* **Work to complete**
Everything in the records must be restated exactly, apart from the pictures.
===== Extracted records =====
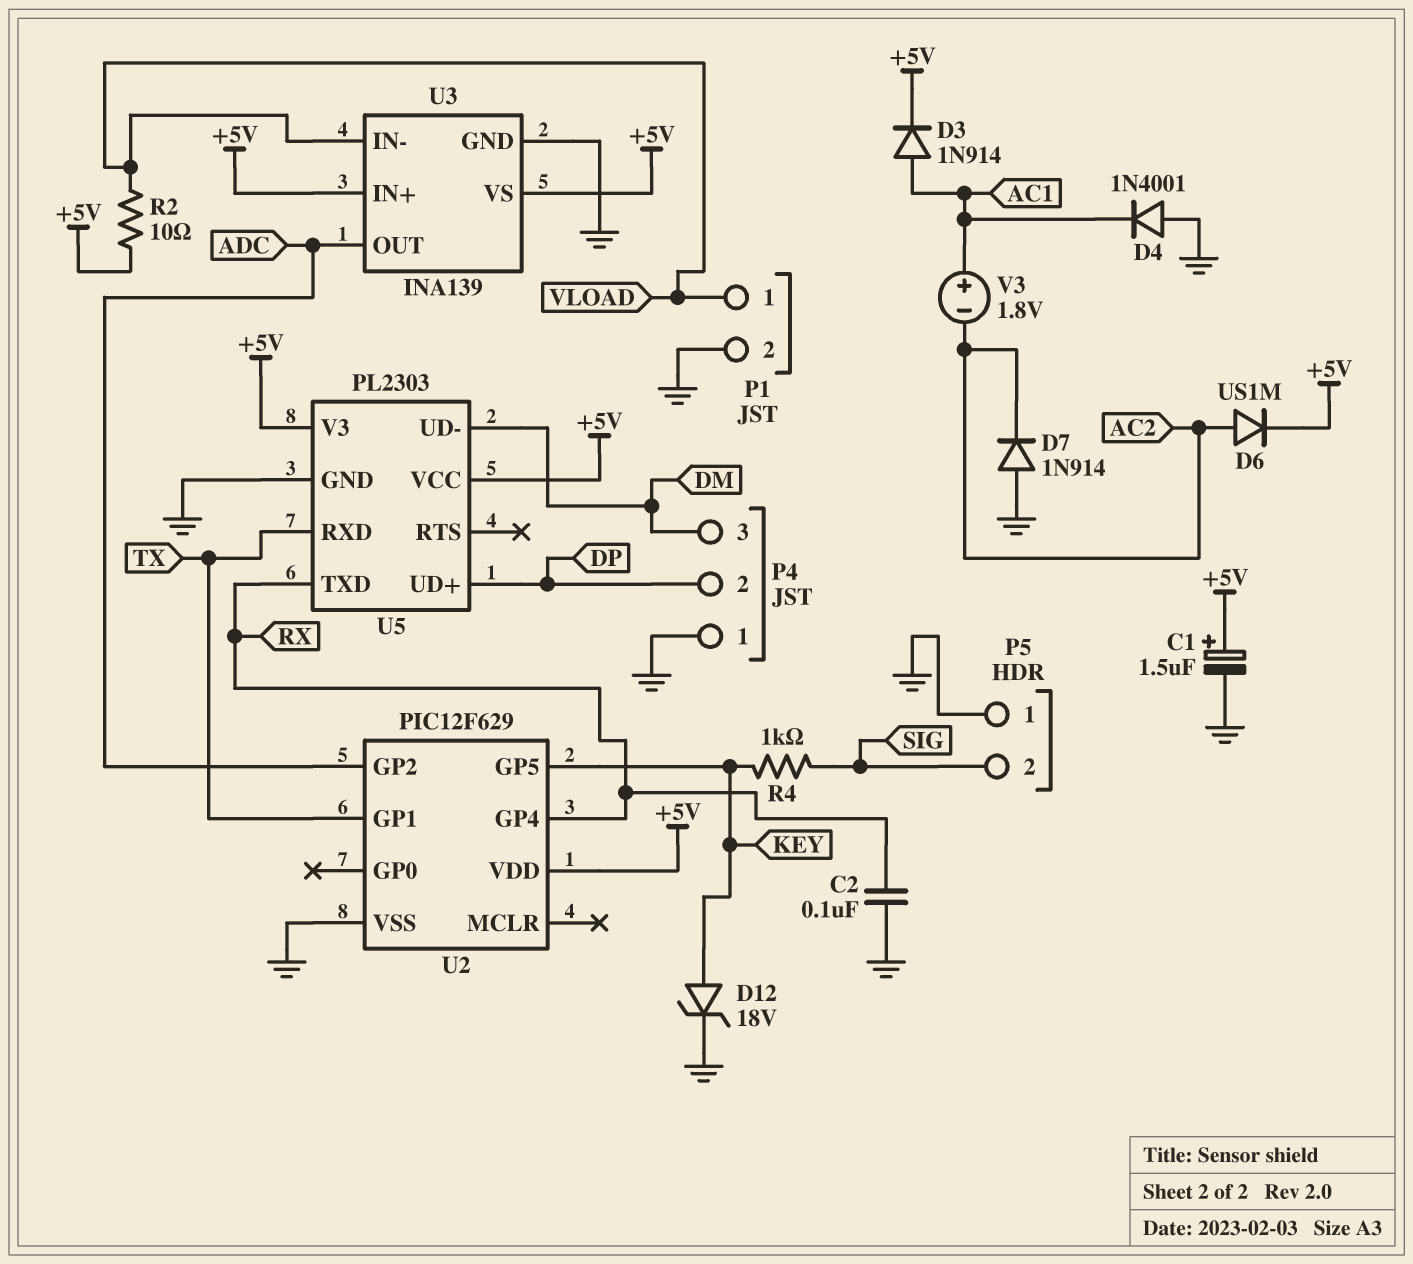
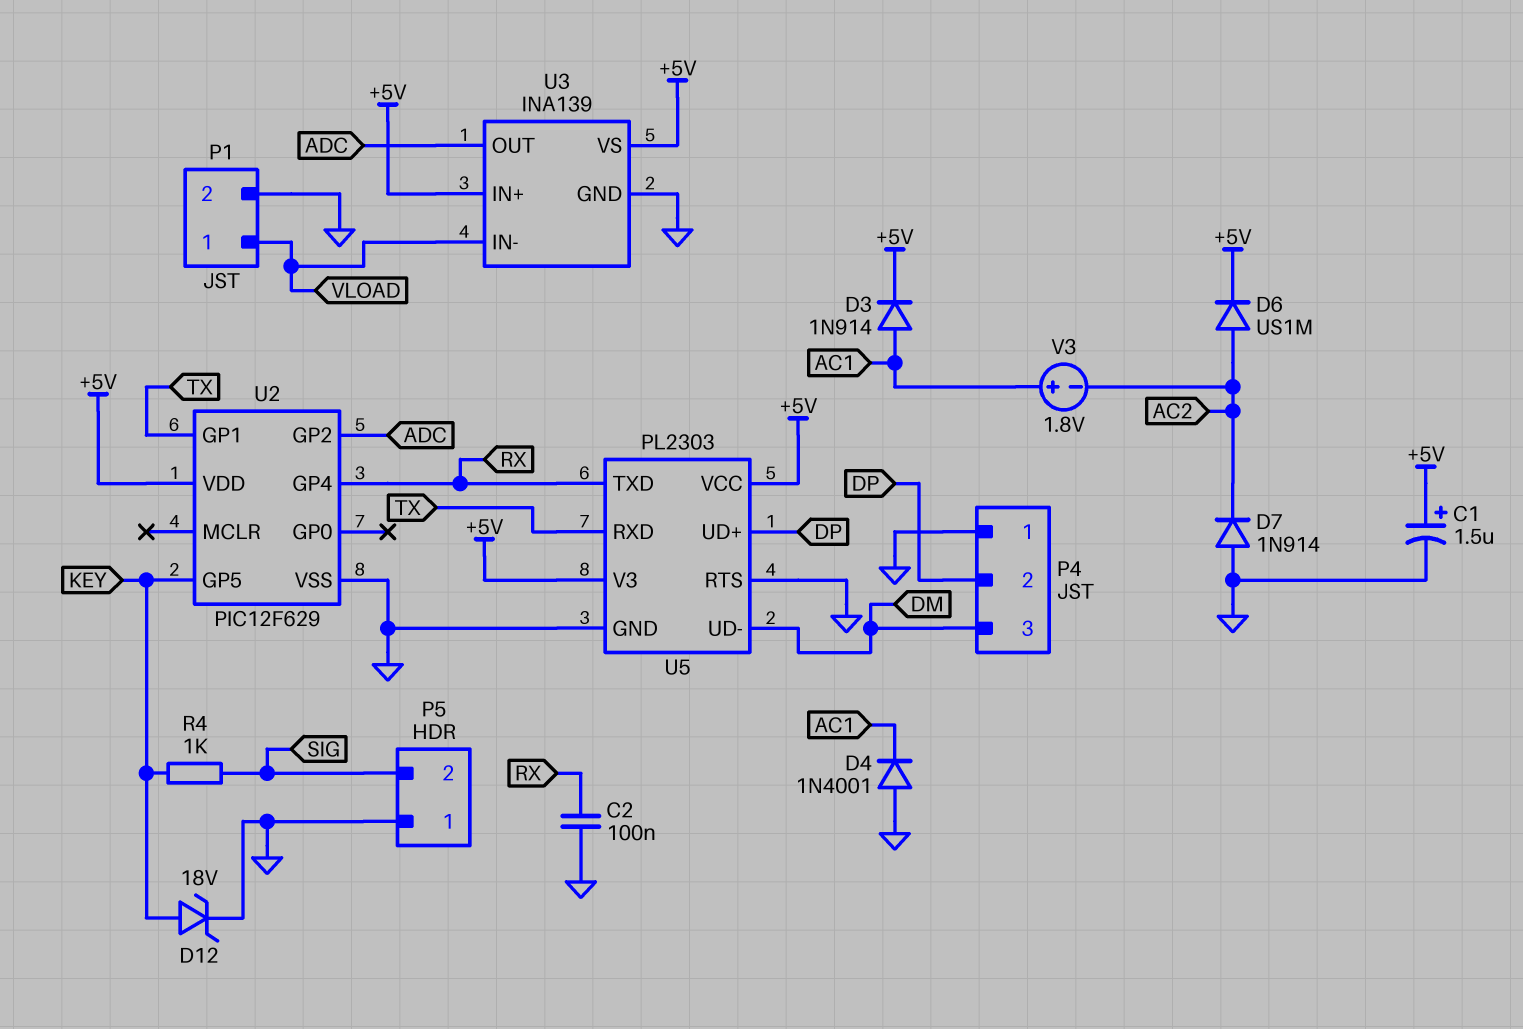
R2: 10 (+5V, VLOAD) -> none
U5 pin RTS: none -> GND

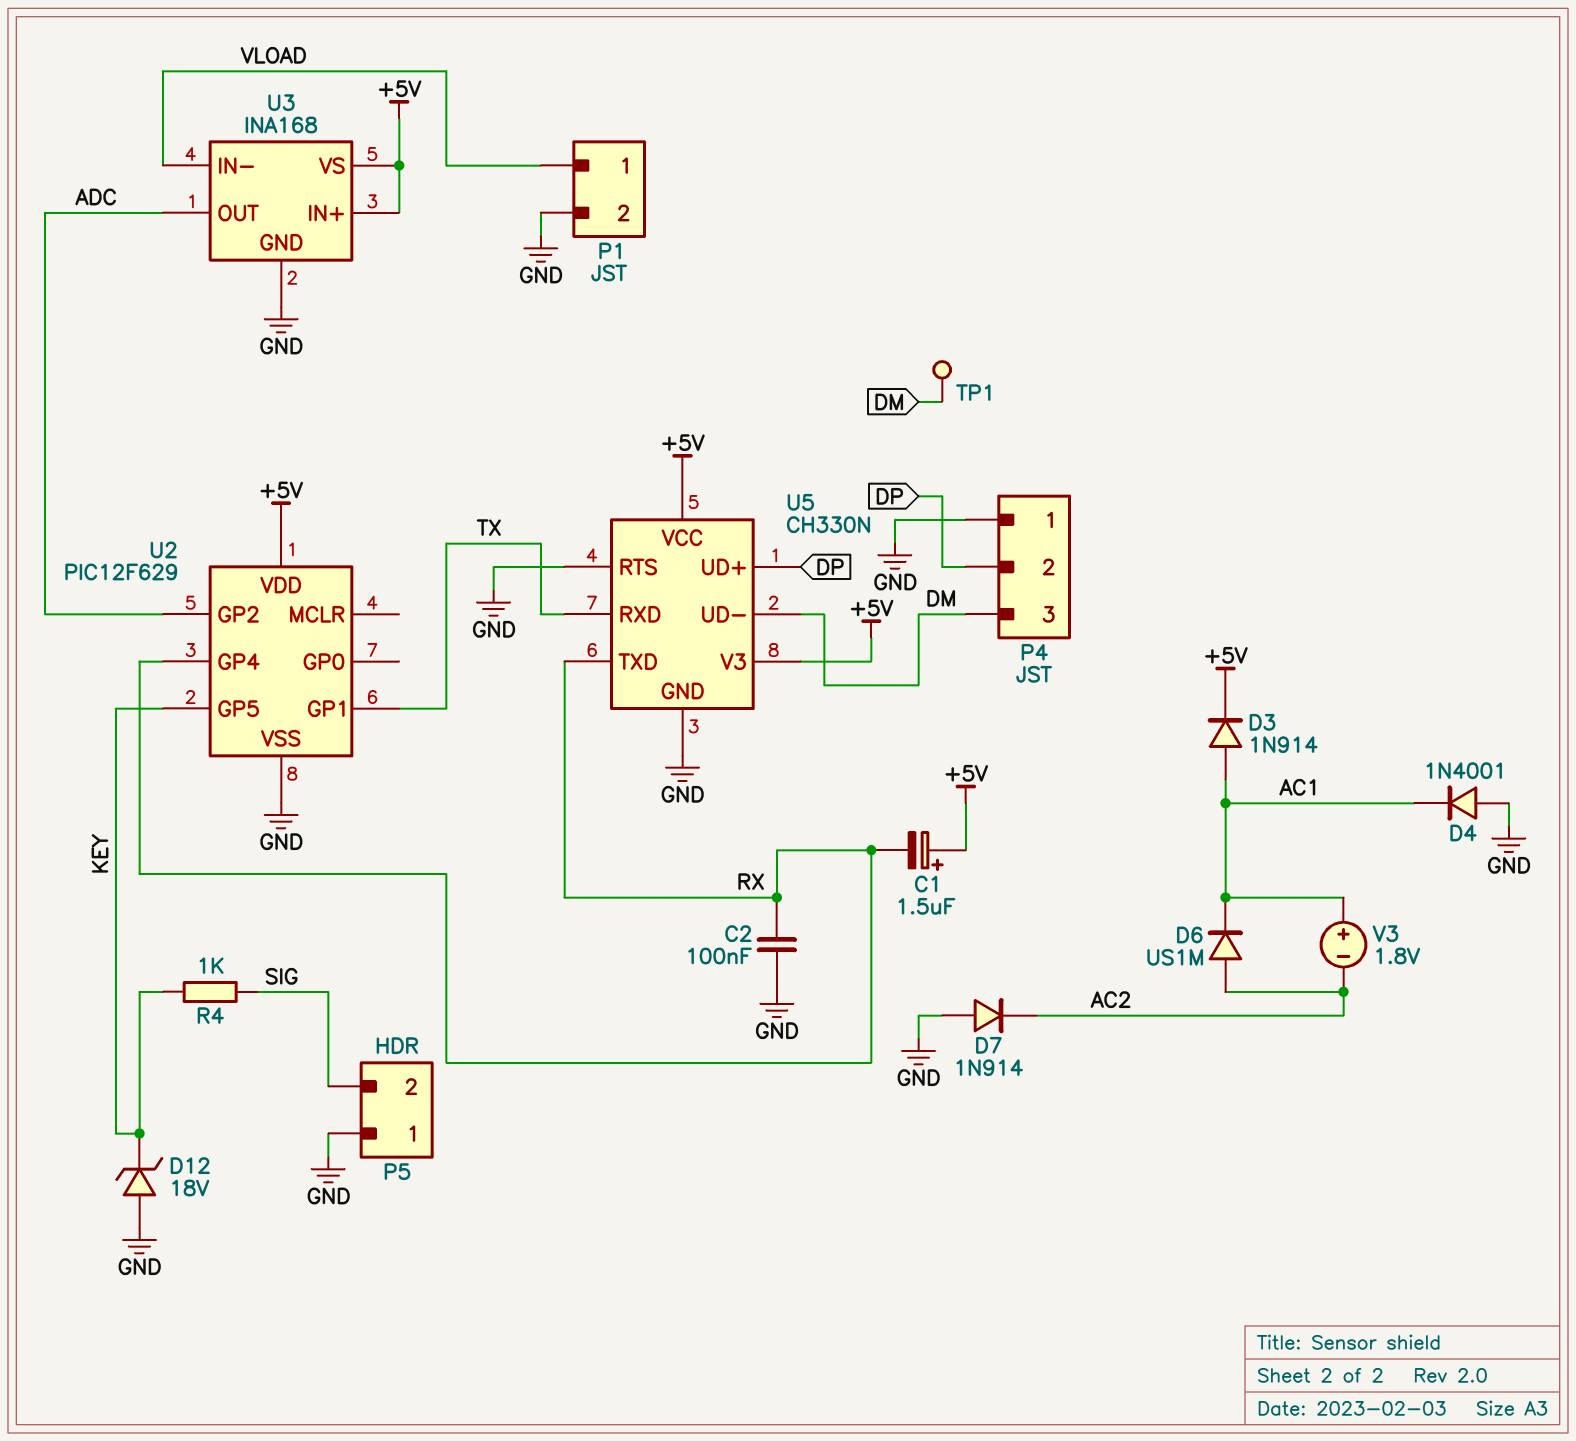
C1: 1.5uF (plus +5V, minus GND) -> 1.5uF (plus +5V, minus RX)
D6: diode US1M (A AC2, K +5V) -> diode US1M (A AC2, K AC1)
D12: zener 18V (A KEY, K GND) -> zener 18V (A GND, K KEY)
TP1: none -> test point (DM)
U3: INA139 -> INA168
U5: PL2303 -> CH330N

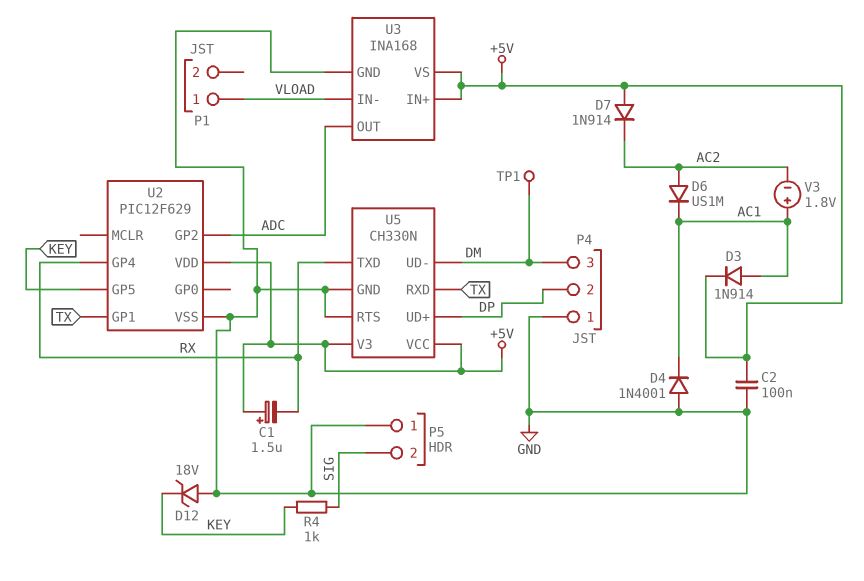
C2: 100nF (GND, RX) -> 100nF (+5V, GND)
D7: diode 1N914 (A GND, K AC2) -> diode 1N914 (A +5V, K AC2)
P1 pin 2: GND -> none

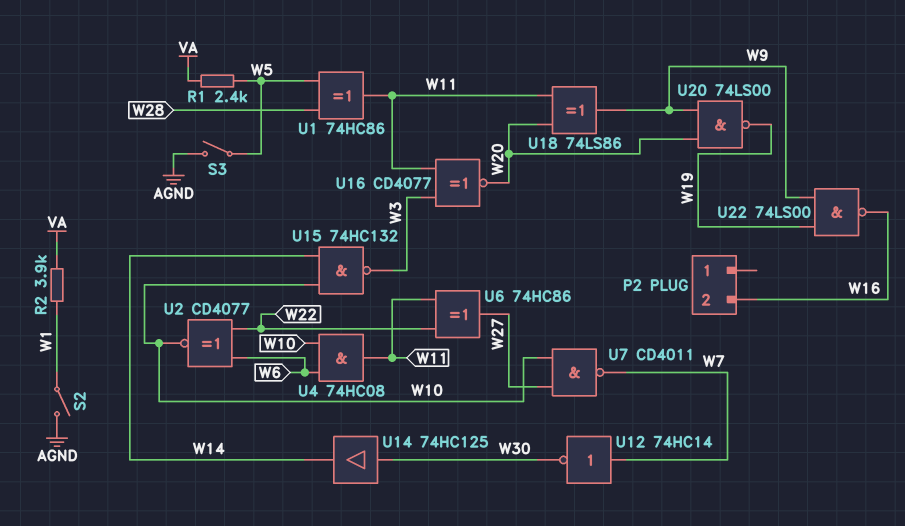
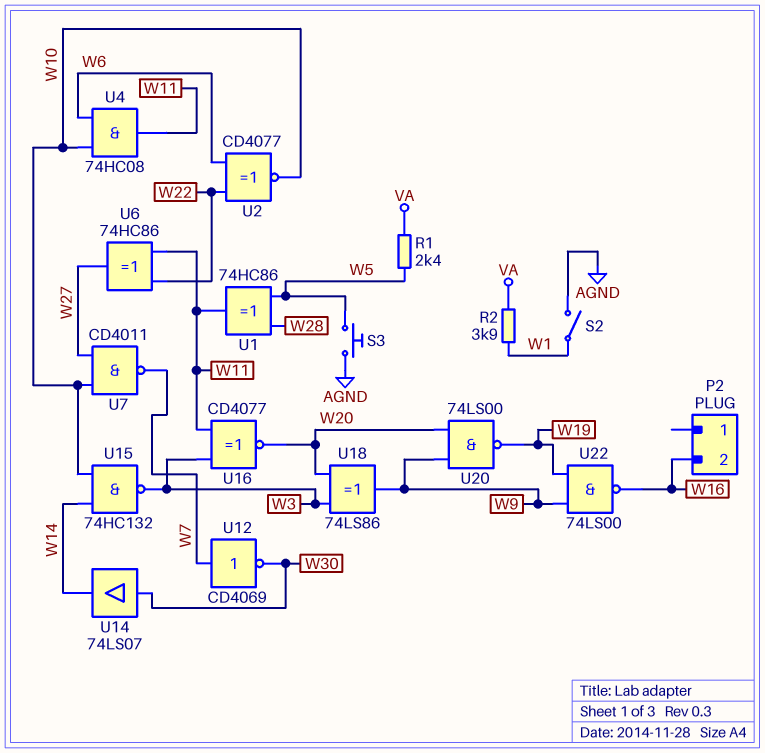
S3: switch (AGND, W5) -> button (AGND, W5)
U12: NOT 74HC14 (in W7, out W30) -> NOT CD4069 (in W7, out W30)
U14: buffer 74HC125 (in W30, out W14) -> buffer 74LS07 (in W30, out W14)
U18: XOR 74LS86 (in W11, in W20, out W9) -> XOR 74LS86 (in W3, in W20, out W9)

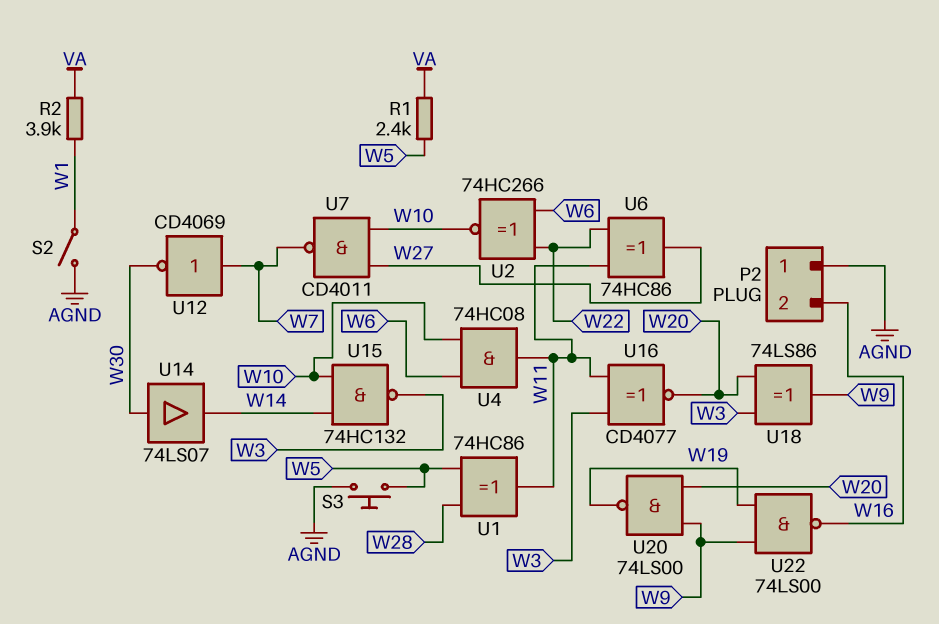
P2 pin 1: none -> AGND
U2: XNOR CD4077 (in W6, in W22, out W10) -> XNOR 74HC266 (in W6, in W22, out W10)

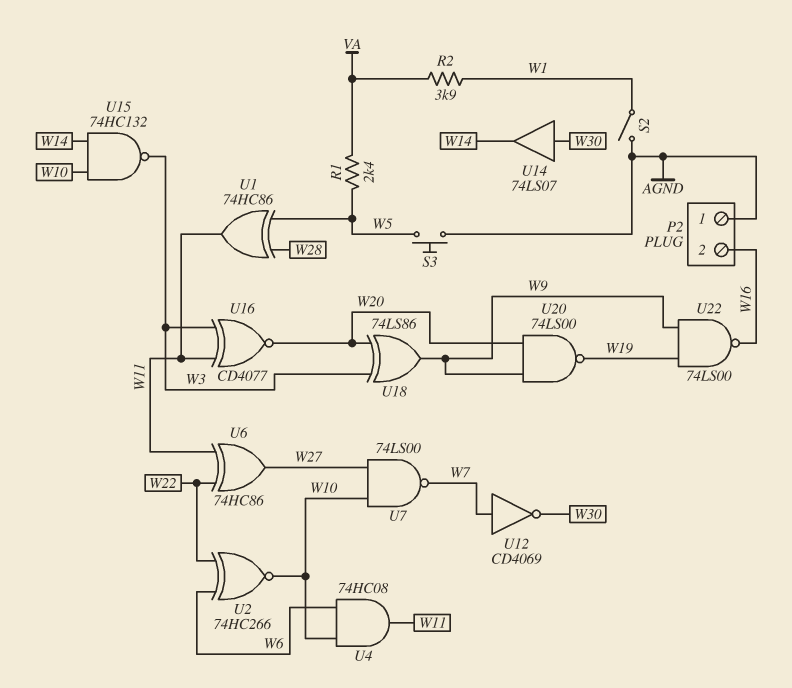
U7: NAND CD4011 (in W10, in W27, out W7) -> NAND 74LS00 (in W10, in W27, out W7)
=====
* **Result of this task**
R2: 10 (+5V, VLOAD) -> none
U5 pin RTS: none -> GND

C1: 1.5uF (plus +5V, minus GND) -> 1.5uF (plus +5V, minus RX)
D6: diode US1M (A AC2, K +5V) -> diode US1M (A AC2, K AC1)
D12: zener 18V (A KEY, K GND) -> zener 18V (A GND, K KEY)
TP1: none -> test point (DM)
U3: INA139 -> INA168
U5: PL2303 -> CH330N

C2: 100nF (GND, RX) -> 100nF (+5V, GND)
D7: diode 1N914 (A GND, K AC2) -> diode 1N914 (A +5V, K AC2)
P1 pin 2: GND -> none

S3: switch (AGND, W5) -> button (AGND, W5)
U12: NOT 74HC14 (in W7, out W30) -> NOT CD4069 (in W7, out W30)
U14: buffer 74HC125 (in W30, out W14) -> buffer 74LS07 (in W30, out W14)
U18: XOR 74LS86 (in W11, in W20, out W9) -> XOR 74LS86 (in W3, in W20, out W9)

P2 pin 1: none -> AGND
U2: XNOR CD4077 (in W6, in W22, out W10) -> XNOR 74HC266 (in W6, in W22, out W10)

U7: NAND CD4011 (in W10, in W27, out W7) -> NAND 74LS00 (in W10, in W27, out W7)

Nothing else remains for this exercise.